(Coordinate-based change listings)
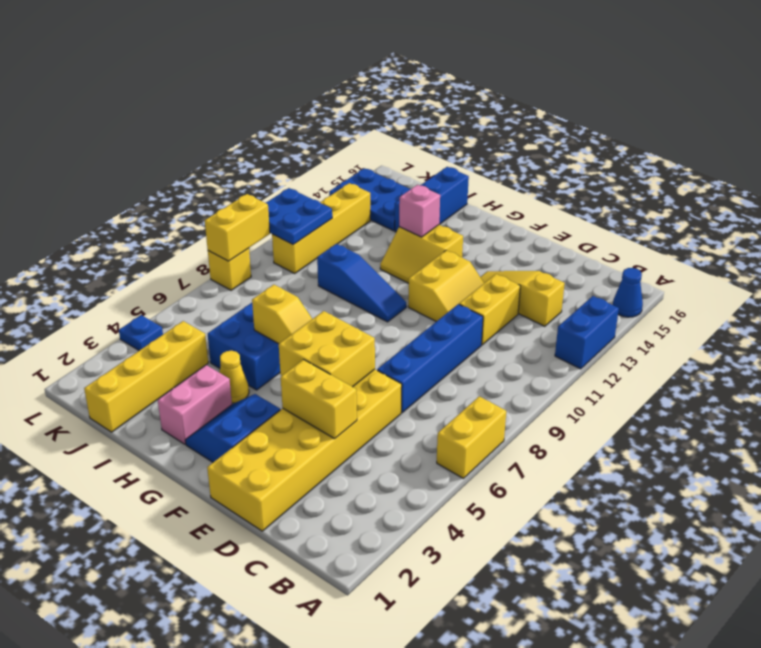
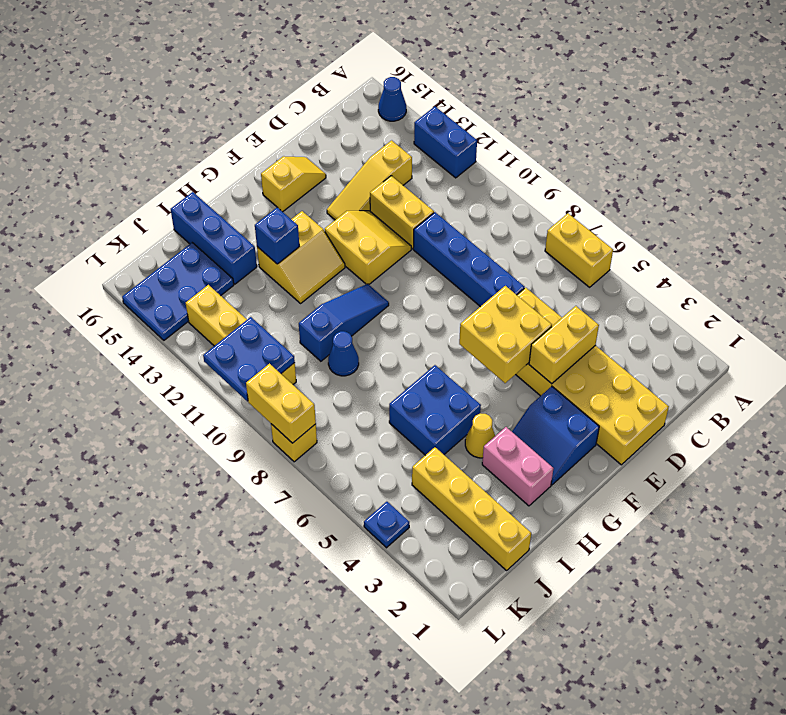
yellow slope G6:H6 level 2 top H -> yellow slope E15:F15 level 1 top F
pink brick H13 level 2 -> blue brick H13 level 2
none -> blue cone I9 level 1

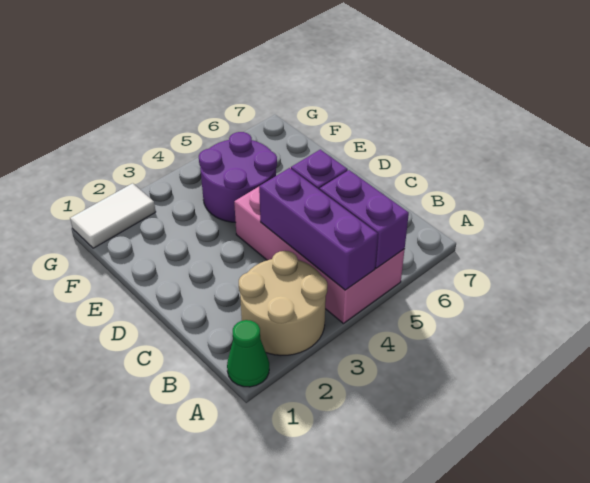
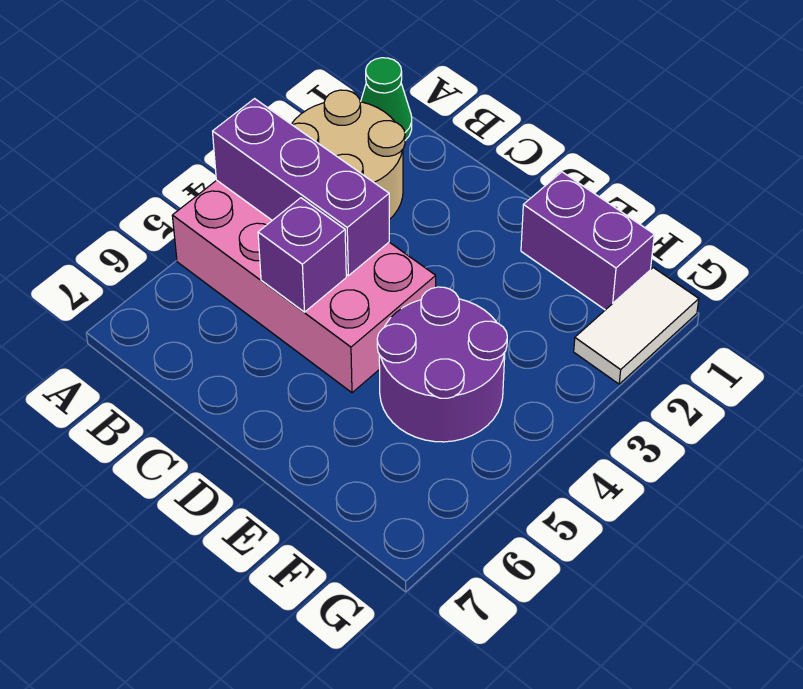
purple brick A5:B5 level 2 -> purple brick E1:F1 level 1

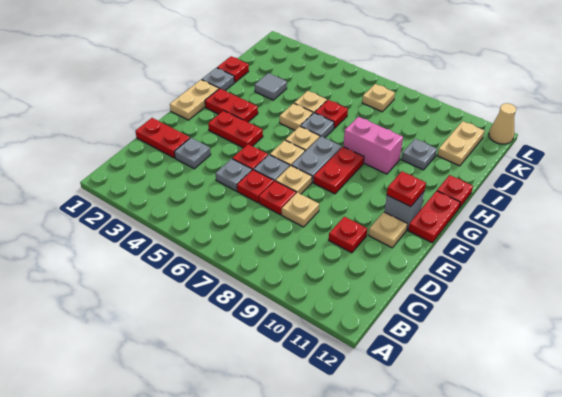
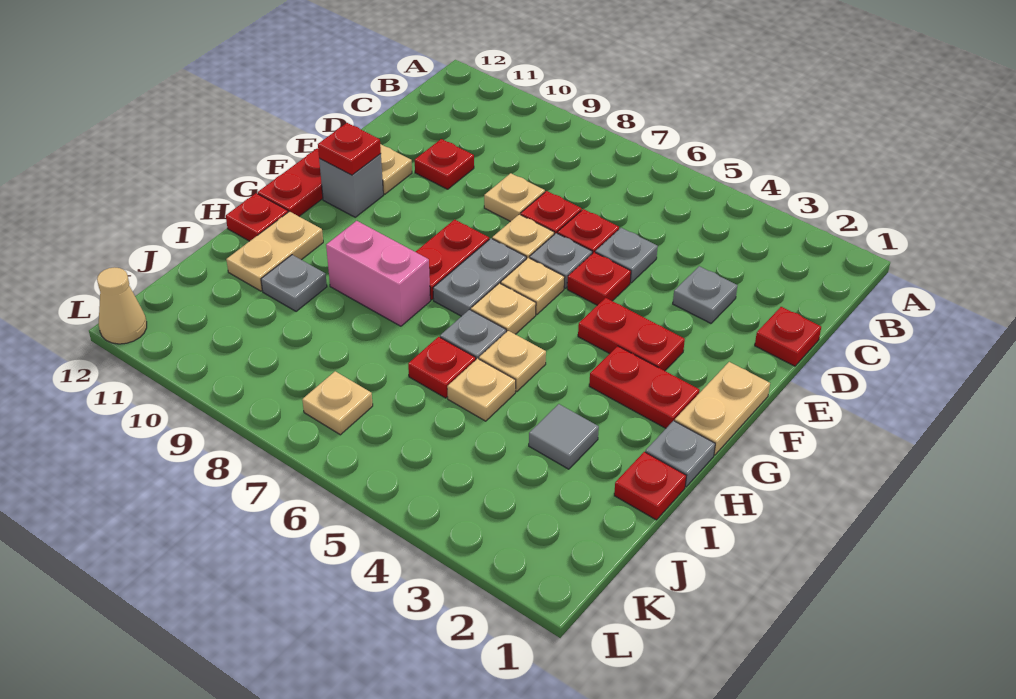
red plate D1:D2 level 1 -> red plate D1 level 1
tan plate J11:K11 level 1 -> tan plate H11:I11 level 1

* [WHAT THE TASK REQUIRES]: Copy out all the records exactly as they read, and omit the pictures.

* [COMPLETED EXERCISE]:
yellow slope G6:H6 level 2 top H -> yellow slope E15:F15 level 1 top F
pink brick H13 level 2 -> blue brick H13 level 2
none -> blue cone I9 level 1

purple brick A5:B5 level 2 -> purple brick E1:F1 level 1

red plate D1:D2 level 1 -> red plate D1 level 1
tan plate J11:K11 level 1 -> tan plate H11:I11 level 1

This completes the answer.